Your task
Your answer should hold exactly the lines from the one with "yellow flower pot [626,260,675,317]" through the last line of the material below, nothing before and nothing extra.

Records for the task
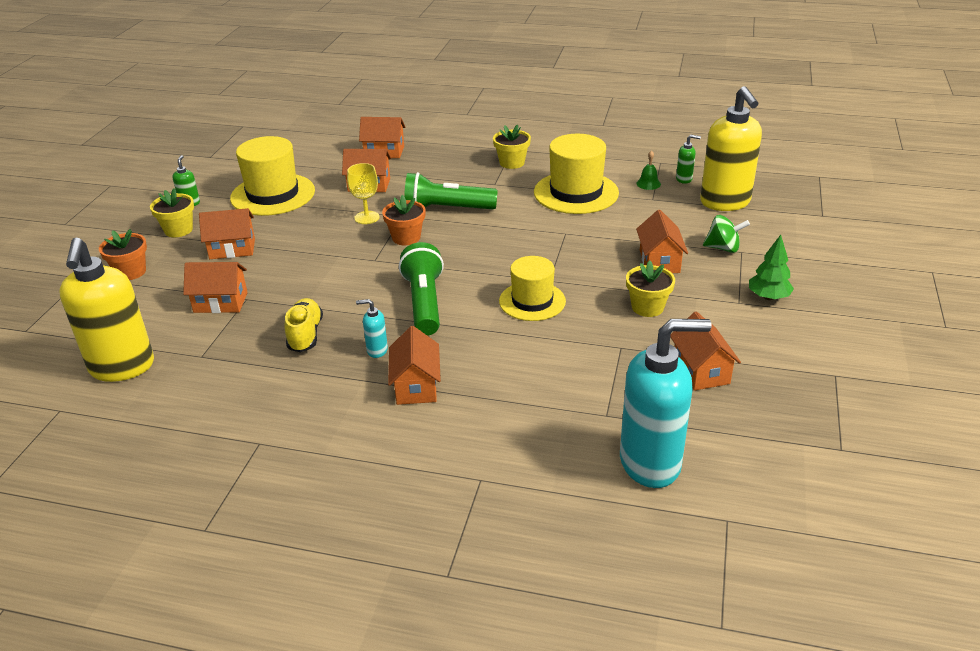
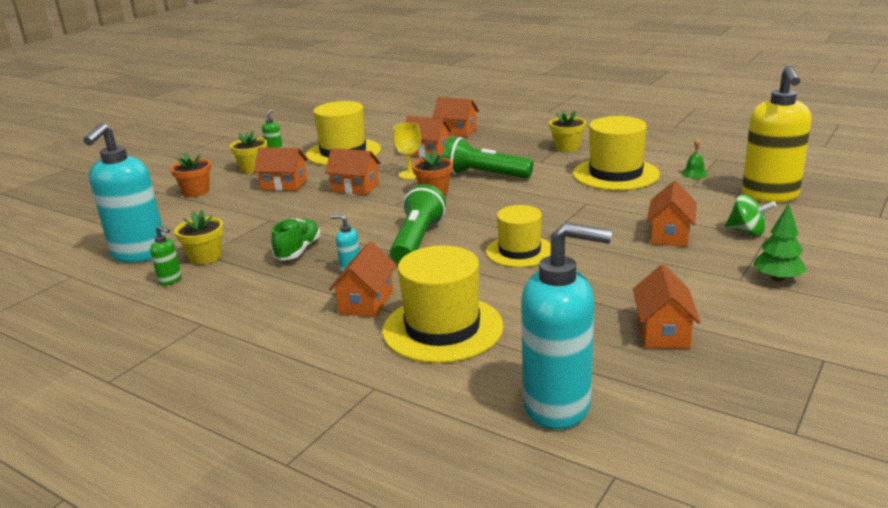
camera: 20 degrees right, 10 degrees down
yellow soap dispenser [59,238,154,382] -> turquoise soap dispenser [83,123,164,262]
orange house [183,262,248,313] -> orange house moved to [325,148,381,195]
yellow shoe [285,298,323,352] -> green shoe [271,218,320,261]
yellow flower pot [626,260,675,317] -> yellow flower pot moved to [174,210,224,265]
green soap dispenser [676,135,701,184] -> green soap dispenser moved to [150,226,182,286]
none -> yellow hat [382,246,504,363]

Task output
yellow flower pot [626,260,675,317] -> yellow flower pot moved to [174,210,224,265]
green soap dispenser [676,135,701,184] -> green soap dispenser moved to [150,226,182,286]
none -> yellow hat [382,246,504,363]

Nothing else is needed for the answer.